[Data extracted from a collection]
>>>>>

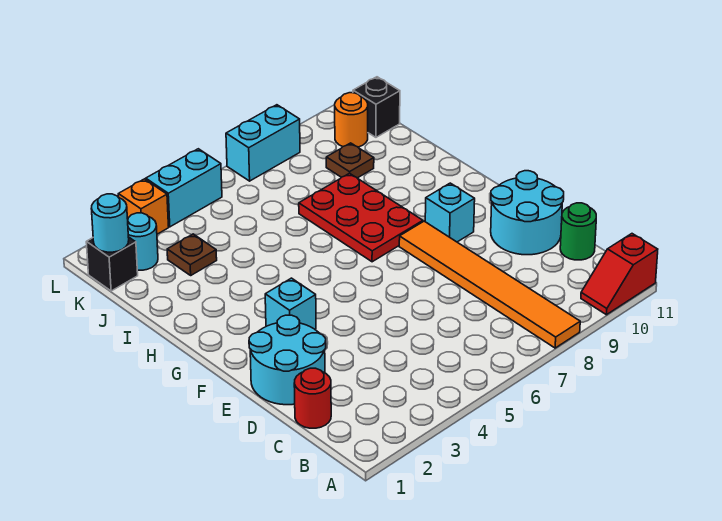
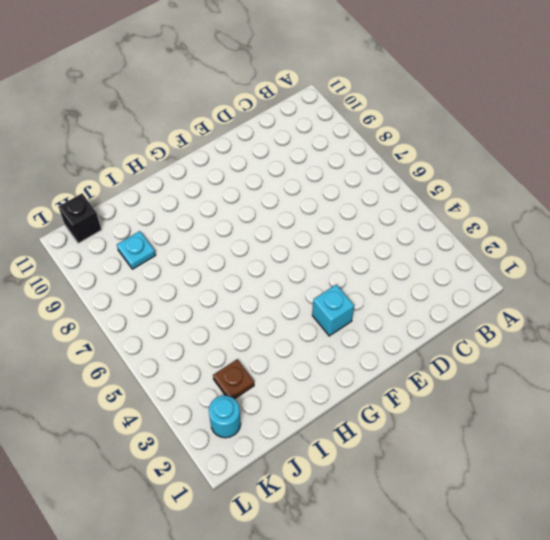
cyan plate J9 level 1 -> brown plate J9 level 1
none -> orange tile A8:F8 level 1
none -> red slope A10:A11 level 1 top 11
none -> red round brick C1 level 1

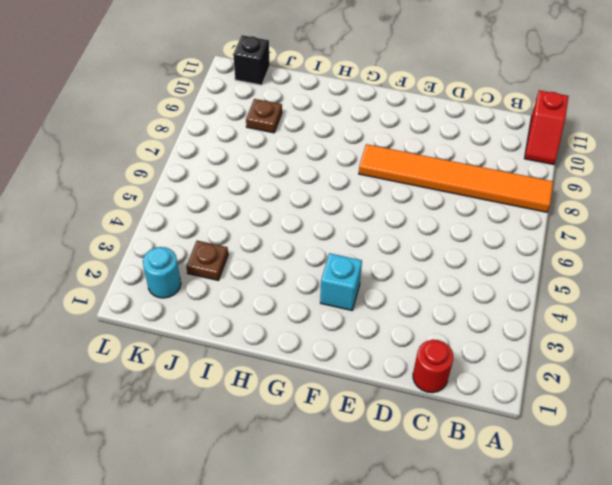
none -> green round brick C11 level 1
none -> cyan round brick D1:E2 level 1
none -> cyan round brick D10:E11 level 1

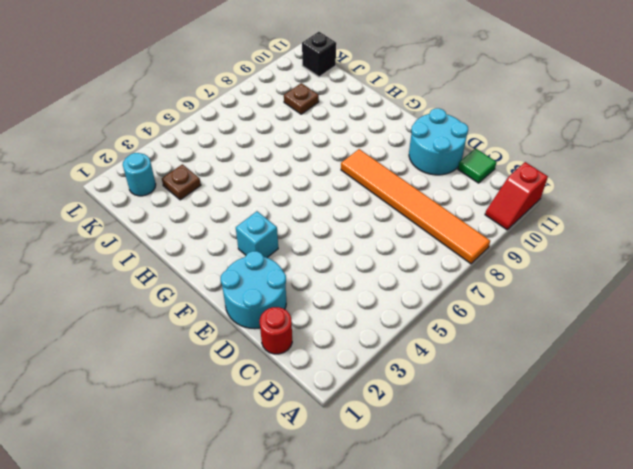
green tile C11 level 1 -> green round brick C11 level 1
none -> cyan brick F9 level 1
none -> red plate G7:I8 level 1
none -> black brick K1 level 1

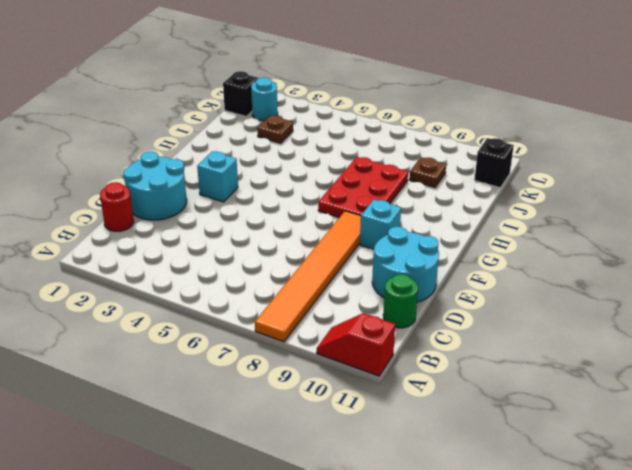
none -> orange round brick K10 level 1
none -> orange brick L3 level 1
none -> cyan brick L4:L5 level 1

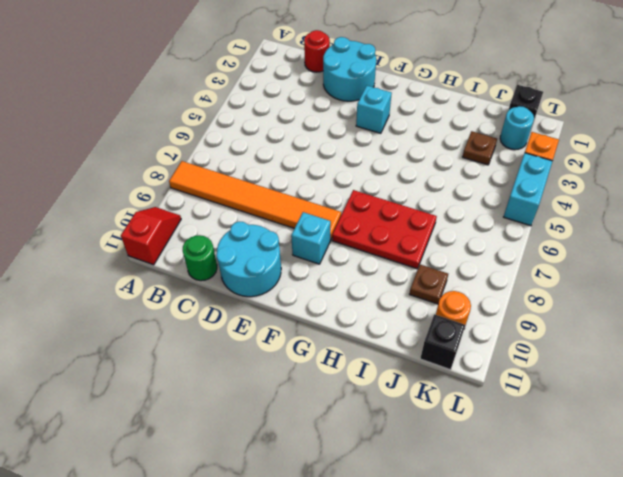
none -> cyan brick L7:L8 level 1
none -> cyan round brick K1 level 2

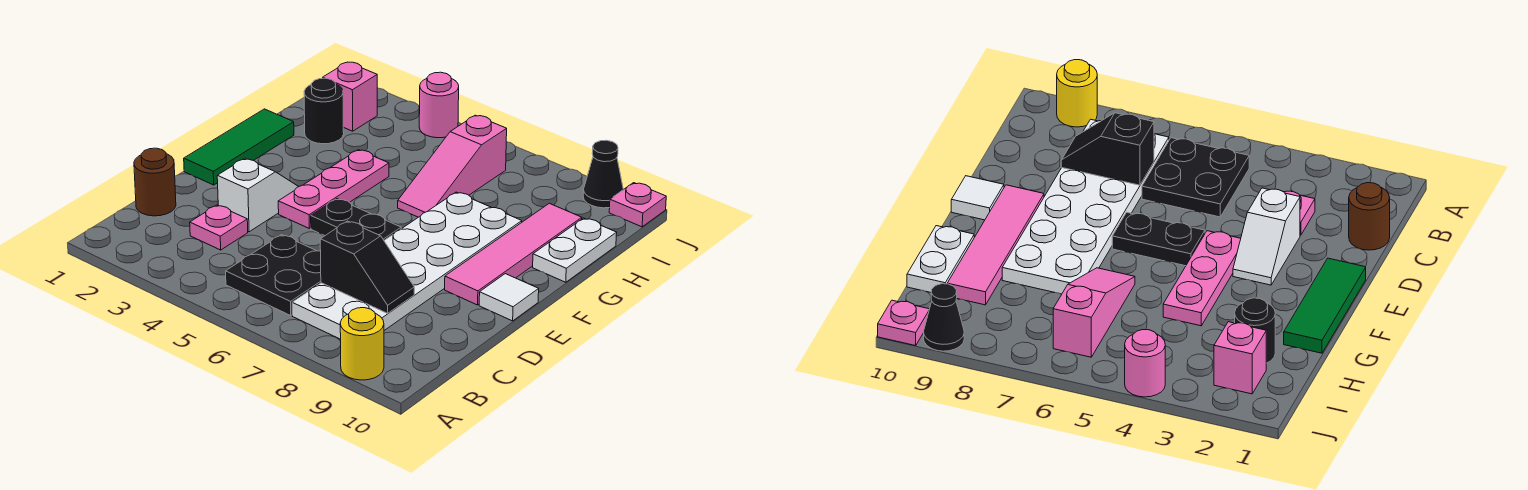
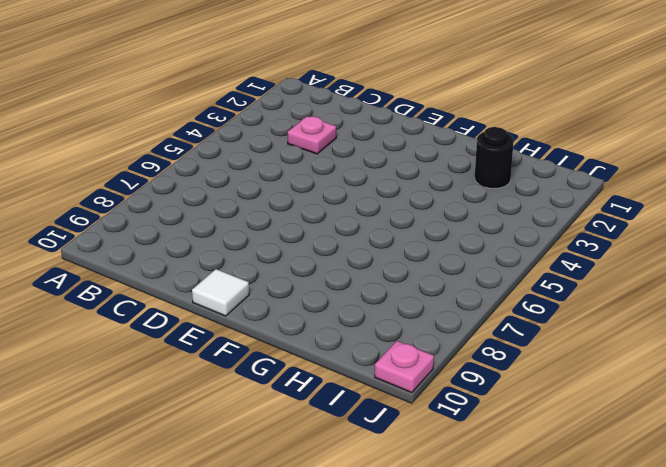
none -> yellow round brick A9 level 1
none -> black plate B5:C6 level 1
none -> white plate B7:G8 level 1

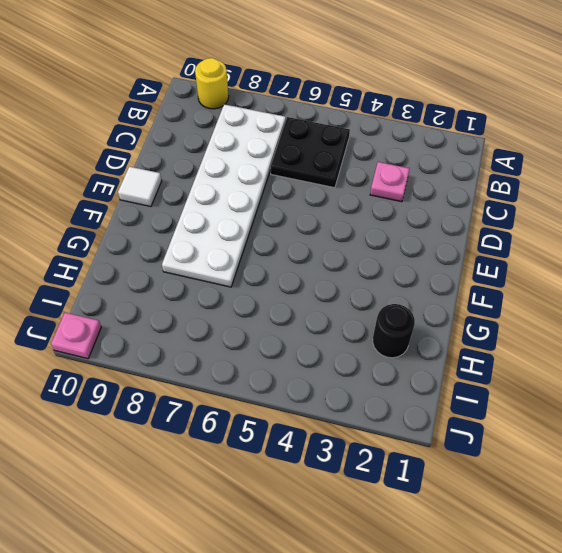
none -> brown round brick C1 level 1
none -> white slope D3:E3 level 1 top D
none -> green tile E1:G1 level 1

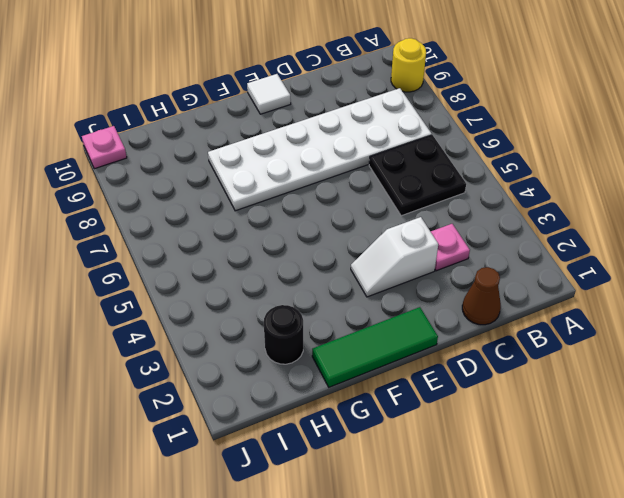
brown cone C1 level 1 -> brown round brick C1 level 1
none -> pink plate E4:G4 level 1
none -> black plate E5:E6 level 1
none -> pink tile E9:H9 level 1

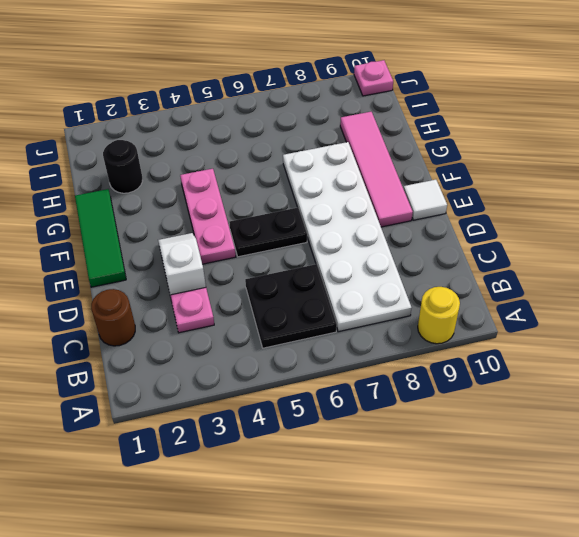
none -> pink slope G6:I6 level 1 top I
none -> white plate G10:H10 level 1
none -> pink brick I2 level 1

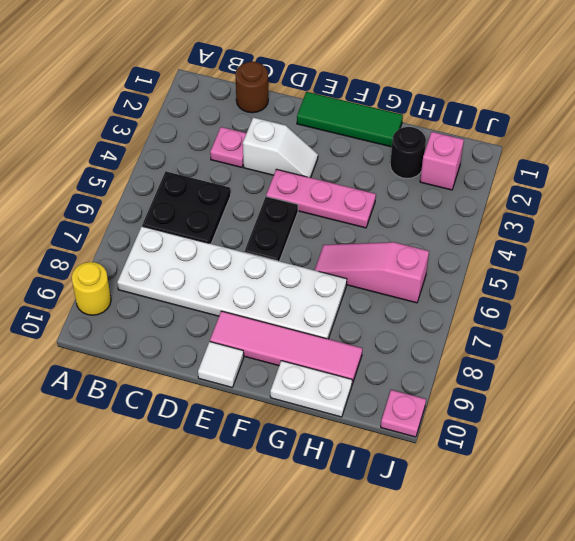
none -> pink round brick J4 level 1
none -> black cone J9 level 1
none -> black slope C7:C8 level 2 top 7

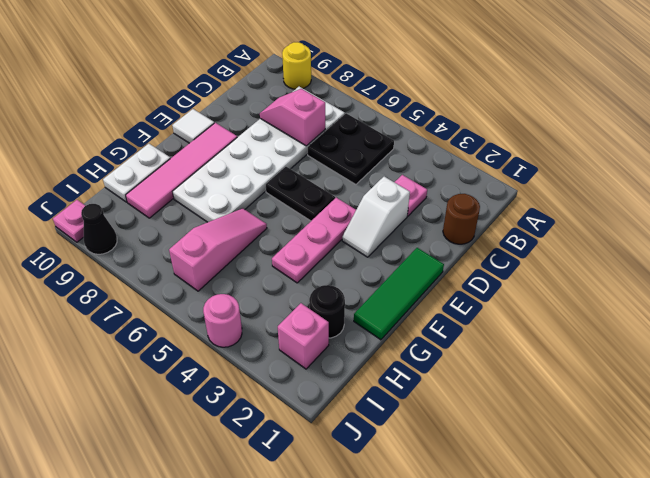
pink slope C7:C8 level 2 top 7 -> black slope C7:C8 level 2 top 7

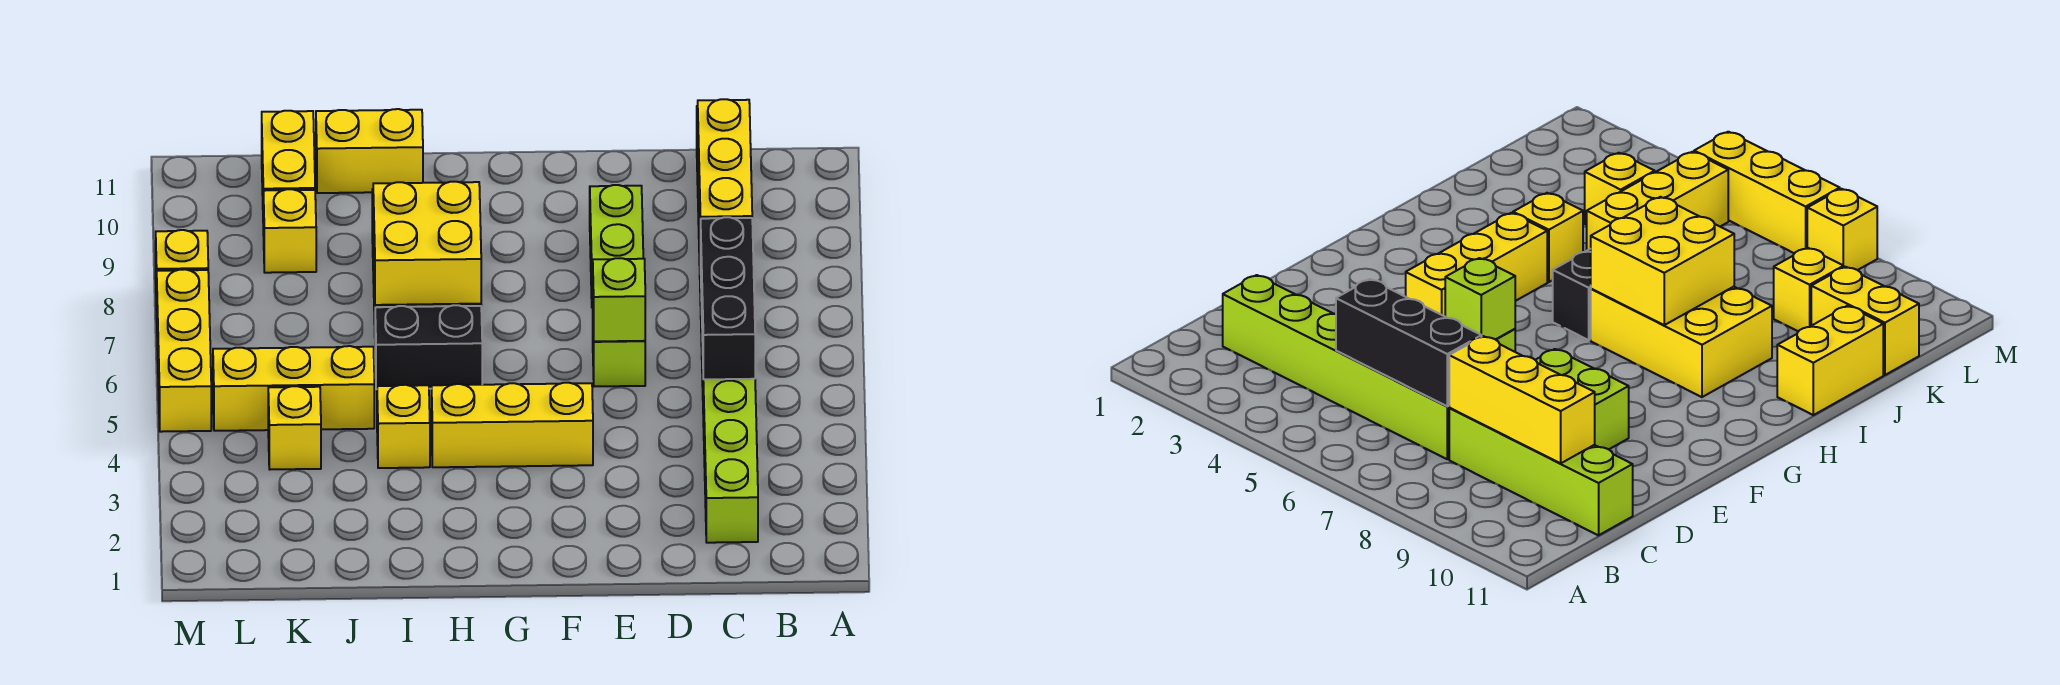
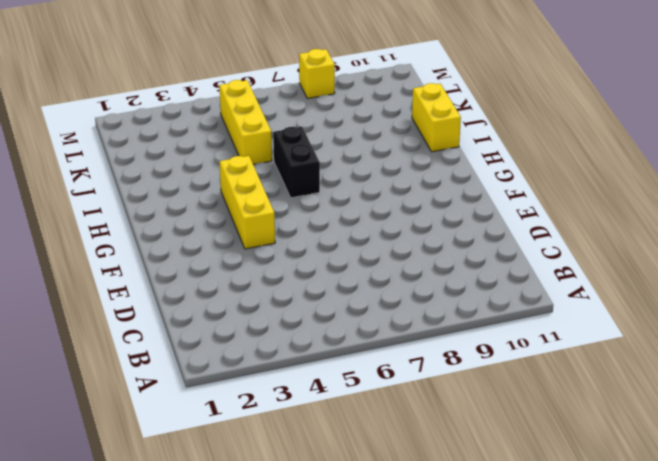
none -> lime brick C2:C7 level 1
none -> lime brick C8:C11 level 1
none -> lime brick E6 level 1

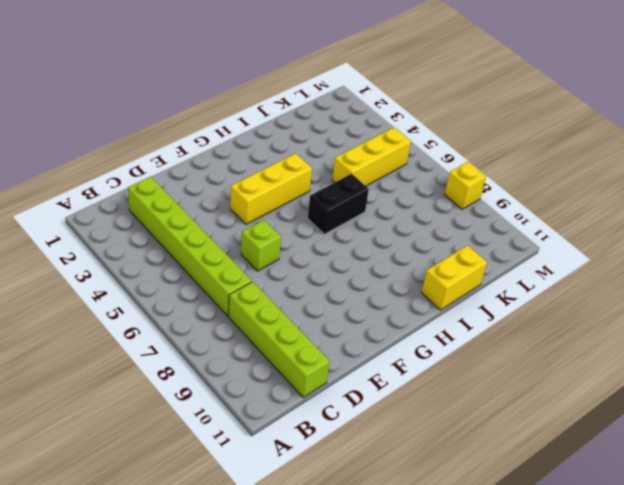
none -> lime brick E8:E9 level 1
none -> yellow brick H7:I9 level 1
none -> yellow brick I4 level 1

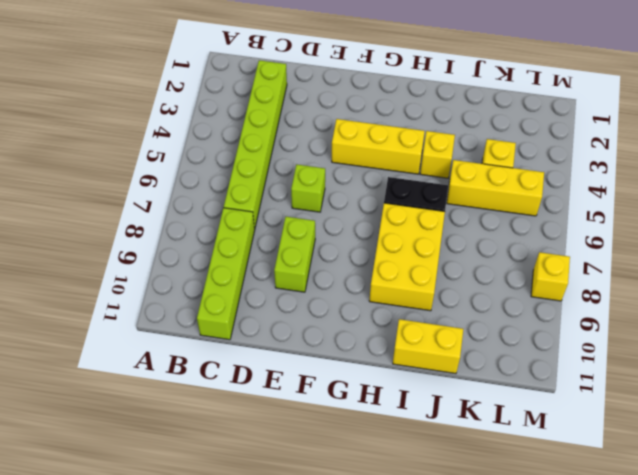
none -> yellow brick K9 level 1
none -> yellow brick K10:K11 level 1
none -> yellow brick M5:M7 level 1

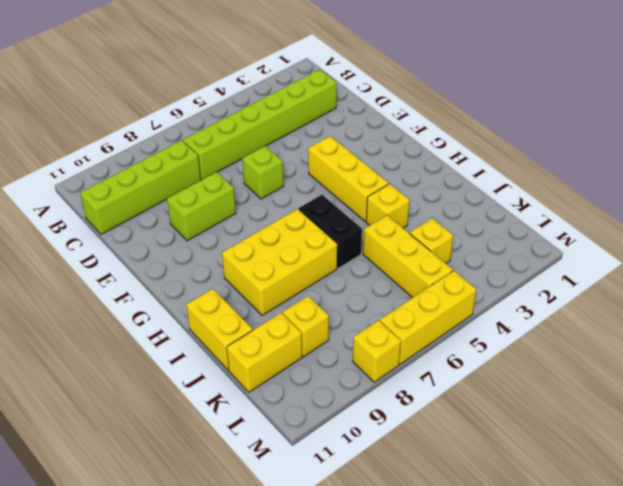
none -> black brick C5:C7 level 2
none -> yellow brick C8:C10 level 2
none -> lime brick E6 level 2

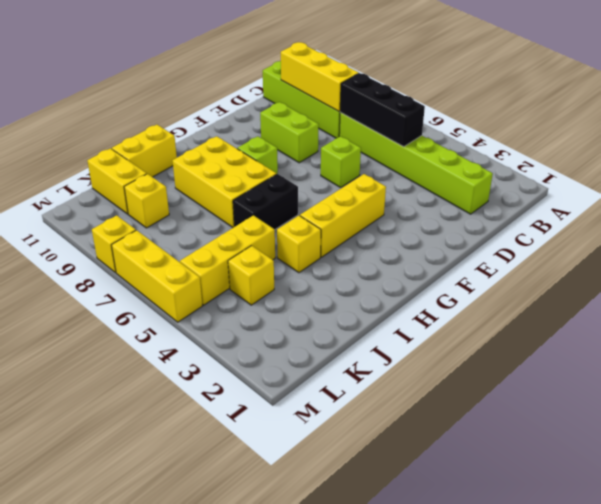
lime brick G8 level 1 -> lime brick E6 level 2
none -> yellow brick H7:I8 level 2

<<<<<

PROBLEM —
Begin with the first line of the records and repeat every line up to the one with "none -> pink brick I2 level 1", counting that line too. Pictures are not part of the copy.

EXPECTED ANSWER —
cyan plate J9 level 1 -> brown plate J9 level 1
none -> orange tile A8:F8 level 1
none -> red slope A10:A11 level 1 top 11
none -> red round brick C1 level 1

none -> green round brick C11 level 1
none -> cyan round brick D1:E2 level 1
none -> cyan round brick D10:E11 level 1

green tile C11 level 1 -> green round brick C11 level 1
none -> cyan brick F9 level 1
none -> red plate G7:I8 level 1
none -> black brick K1 level 1

none -> orange round brick K10 level 1
none -> orange brick L3 level 1
none -> cyan brick L4:L5 level 1

none -> cyan brick L7:L8 level 1
none -> cyan round brick K1 level 2

none -> yellow round brick A9 level 1
none -> black plate B5:C6 level 1
none -> white plate B7:G8 level 1

none -> brown round brick C1 level 1
none -> white slope D3:E3 level 1 top D
none -> green tile E1:G1 level 1

brown cone C1 level 1 -> brown round brick C1 level 1
none -> pink plate E4:G4 level 1
none -> black plate E5:E6 level 1
none -> pink tile E9:H9 level 1

none -> pink slope G6:I6 level 1 top I
none -> white plate G10:H10 level 1
none -> pink brick I2 level 1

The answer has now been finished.